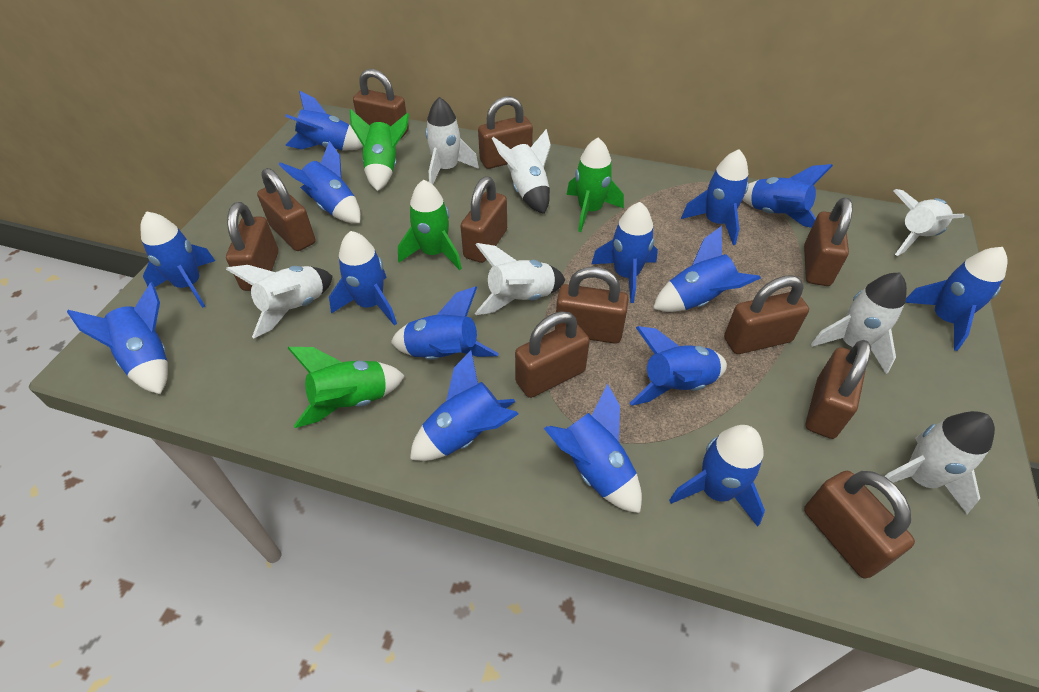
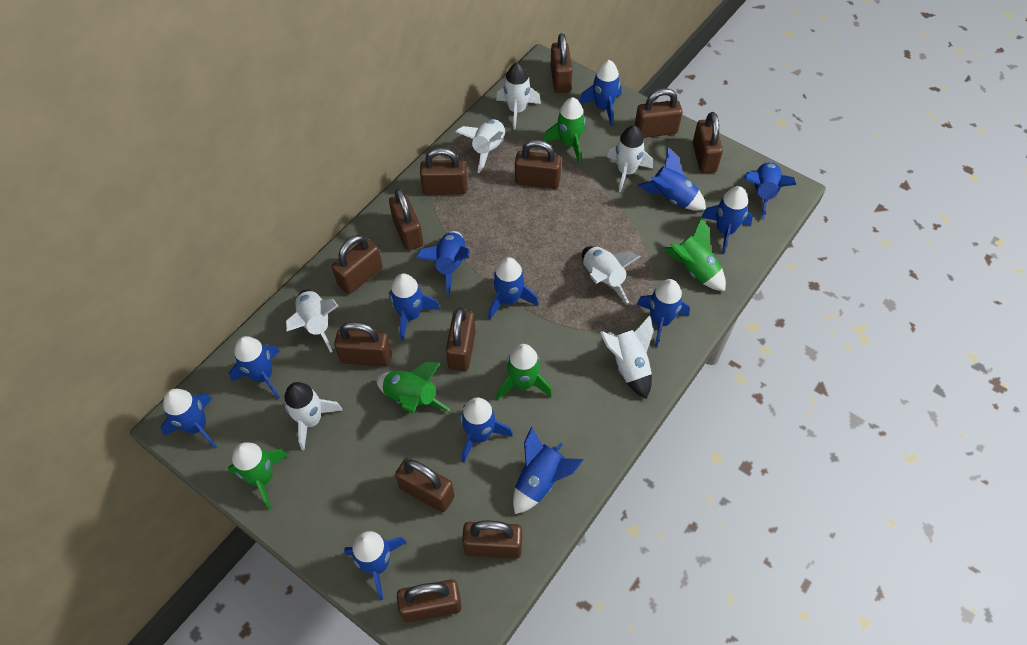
blue rocket: 15 -> 13
brown padlock: 11 -> 12
green rocket: 4 -> 5

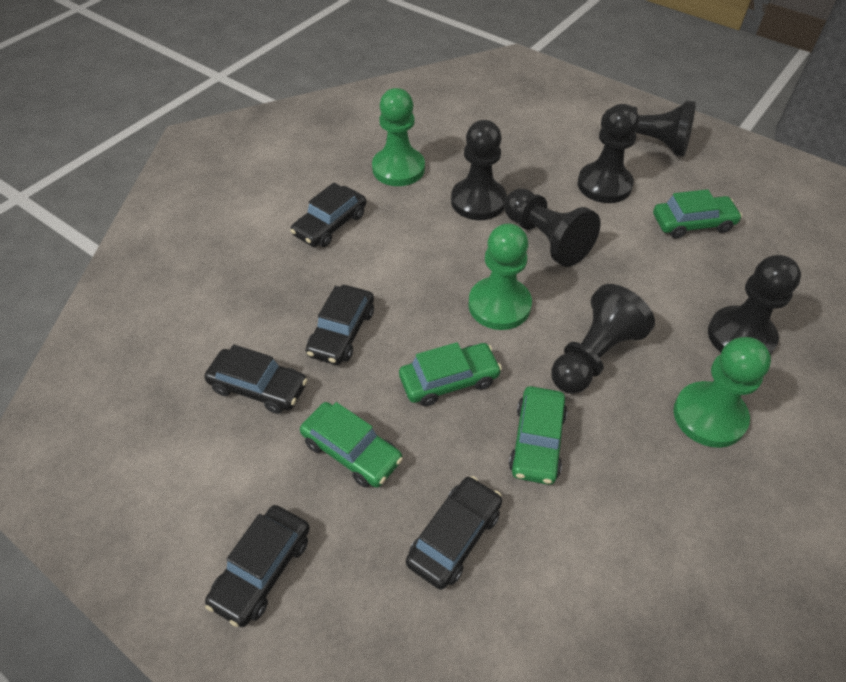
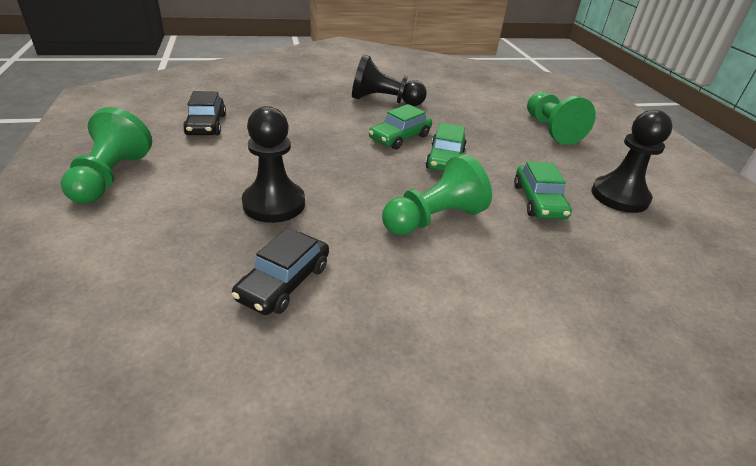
black car: 5 -> 2
black pawn: 6 -> 3
green car: 4 -> 3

::::::::

• **WHAT NEEDS TO BE DONE**
Make an exact copy of the data above, pictures excluded.

• **YOUR SOLUTION**
blue rocket: 15 -> 13
brown padlock: 11 -> 12
green rocket: 4 -> 5

black car: 5 -> 2
black pawn: 6 -> 3
green car: 4 -> 3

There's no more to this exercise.